## [Task to carry out]
Repeat the listing in full, preserving every character.

## [Records shown]
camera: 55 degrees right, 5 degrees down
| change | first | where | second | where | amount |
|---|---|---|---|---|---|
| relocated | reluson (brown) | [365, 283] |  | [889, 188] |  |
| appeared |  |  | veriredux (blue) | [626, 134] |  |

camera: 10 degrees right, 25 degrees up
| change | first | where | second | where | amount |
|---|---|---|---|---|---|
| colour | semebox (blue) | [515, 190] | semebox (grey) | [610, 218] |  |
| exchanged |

## [Answer to this exercise]
camera: 55 degrees right, 5 degrees down
| change | first | where | second | where | amount |
|---|---|---|---|---|---|
| relocated | reluson (brown) | [365, 283] |  | [889, 188] |  |
| appeared |  |  | veriredux (blue) | [626, 134] |  |

camera: 10 degrees right, 25 degrees up
| change | first | where | second | where | amount |
|---|---|---|---|---|---|
| colour | semebox (blue) | [515, 190] | semebox (grey) | [610, 218] |  |
| exchanged |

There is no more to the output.